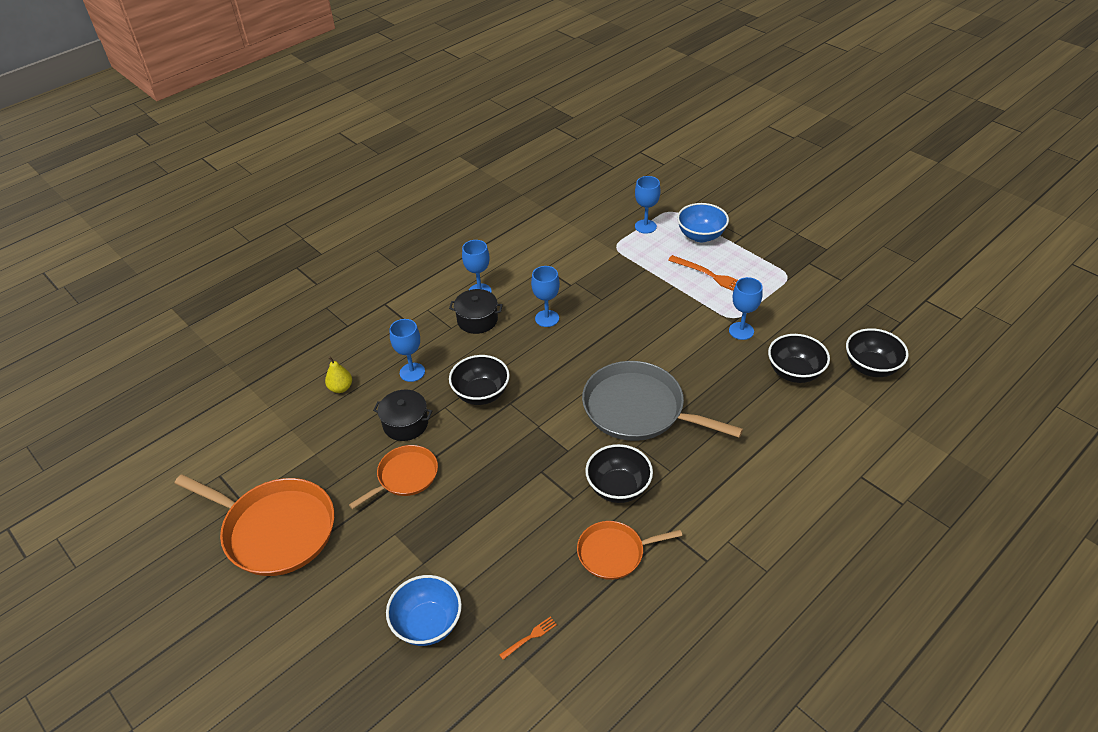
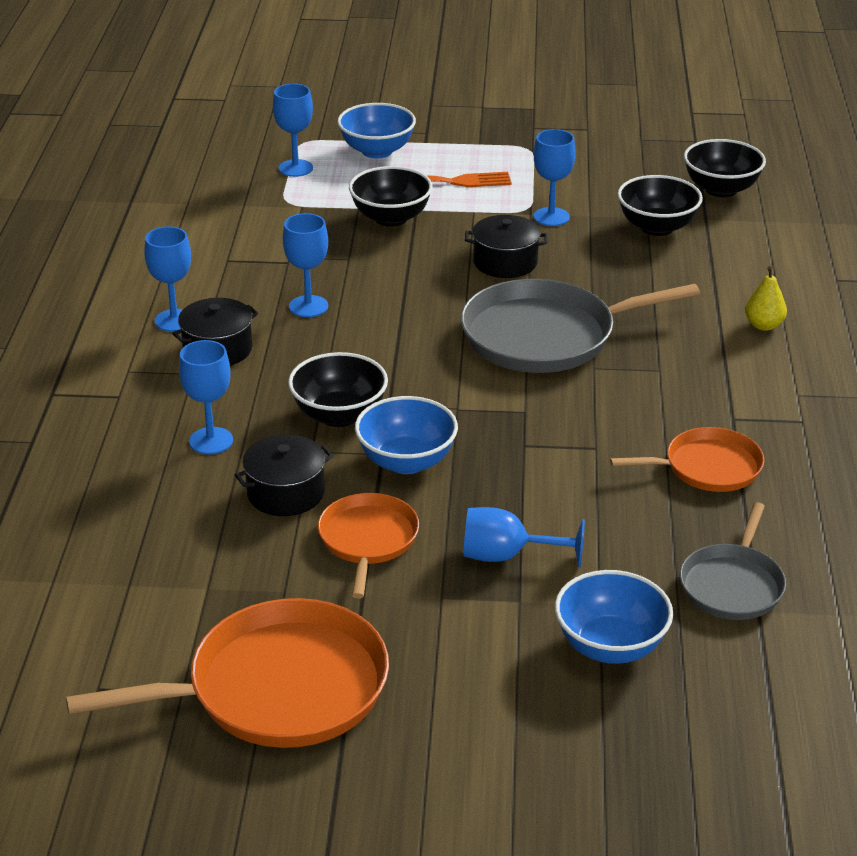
camera: 45 degrees left, 10 degrees down
(341, 388) = (132, 507): yellow pear -> yellow pear (763, 325)
(450, 532) = (507, 556): none -> blue goblet
(476, 442) = (406, 461): none -> blue bowl
(530, 637) = (732, 585): orange fork -> grey pan
(614, 553) = (707, 467): orange pan -> orange pan turned 135 degrees counterclockwise
(618, 488) = (628, 413): black bowl -> black bowl (391, 218)
(677, 347) = (505, 262): none -> black pot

============================================================

» **What you need to do**
Where a line above includes "orange", copy that line.

» **Result of this task**
(530, 637) = (732, 585): orange fork -> grey pan
(614, 553) = (707, 467): orange pan -> orange pan turned 135 degrees counterclockwise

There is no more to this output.